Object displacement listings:
↓
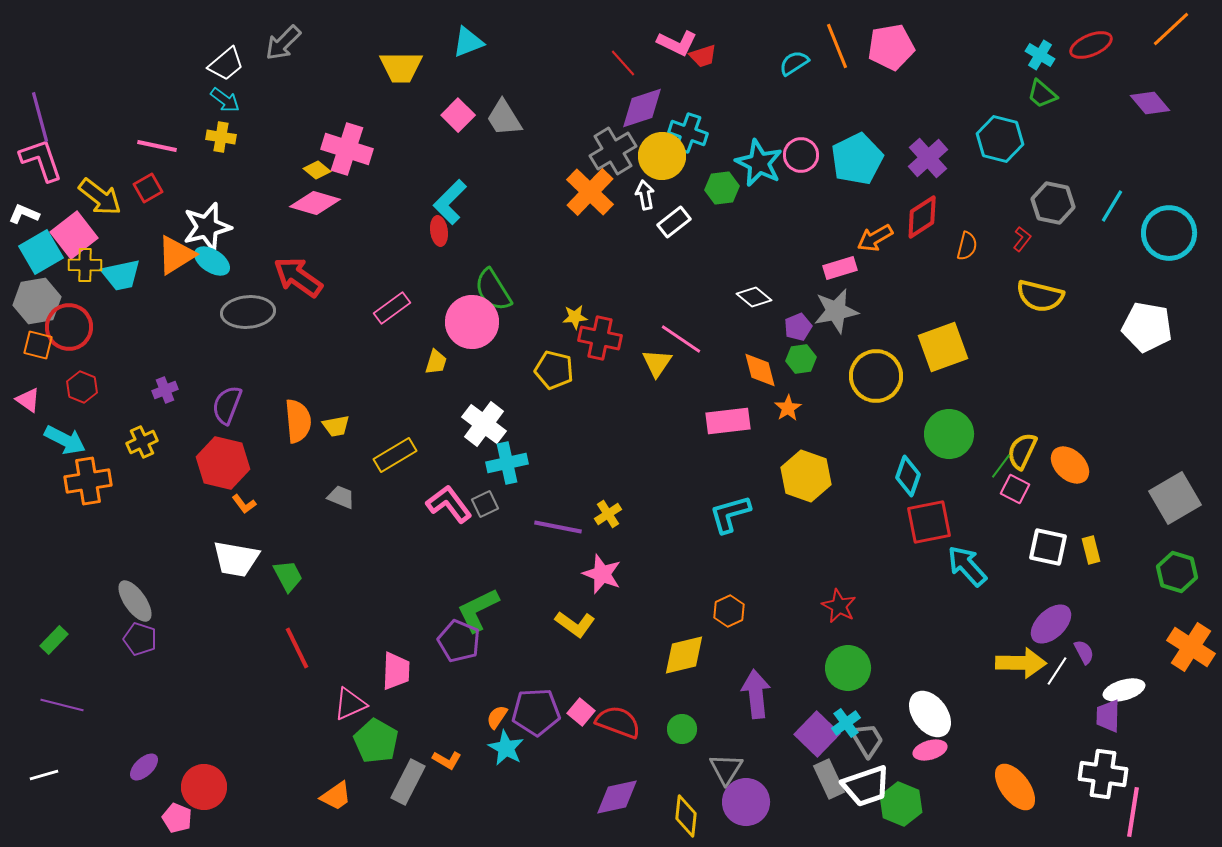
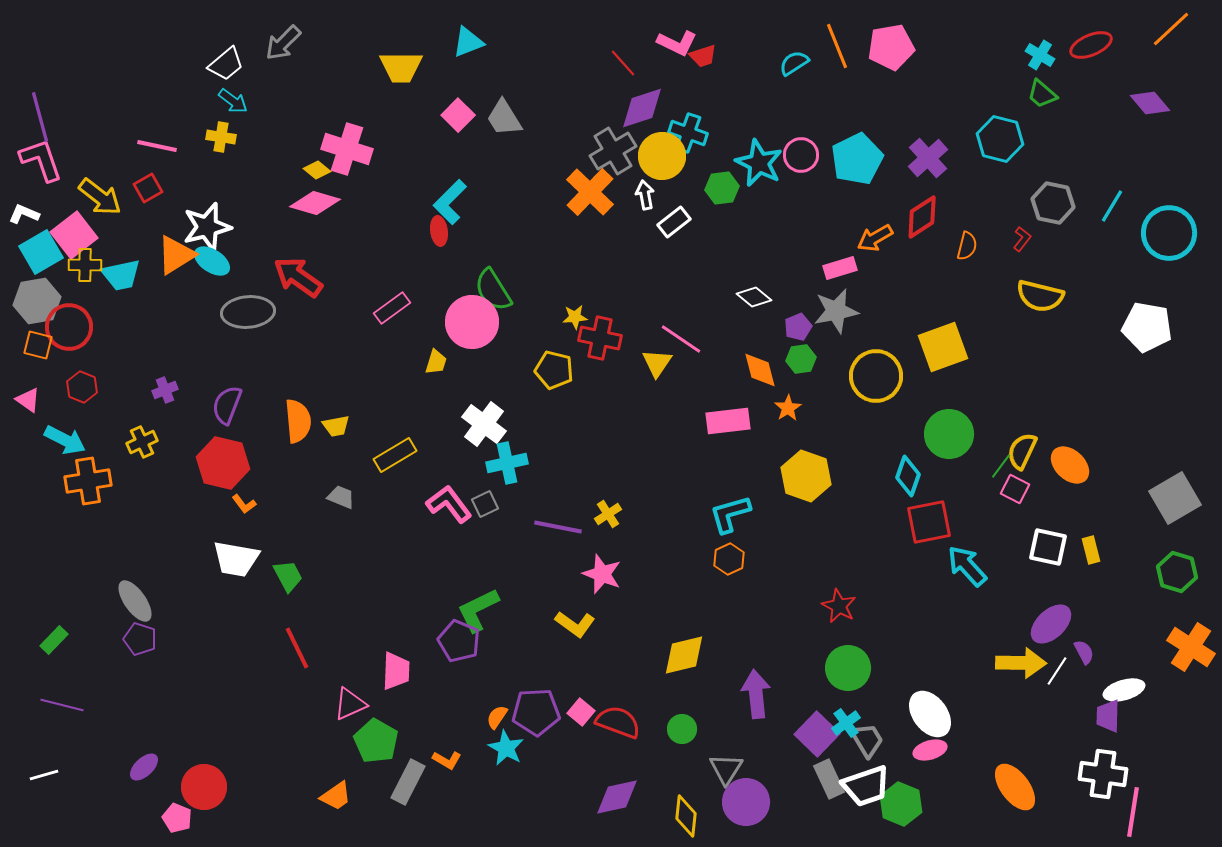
cyan arrow at (225, 100): moved 8 px right, 1 px down
orange hexagon at (729, 611): moved 52 px up
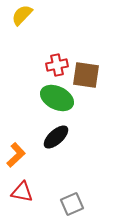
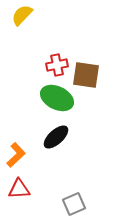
red triangle: moved 3 px left, 3 px up; rotated 15 degrees counterclockwise
gray square: moved 2 px right
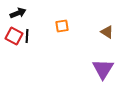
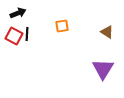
black line: moved 2 px up
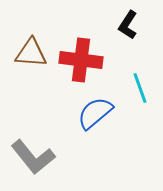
↑
▶ **Your assignment**: Tally the lines of the entries that include the word "right" and give only the total.

▶ **Response below**: 2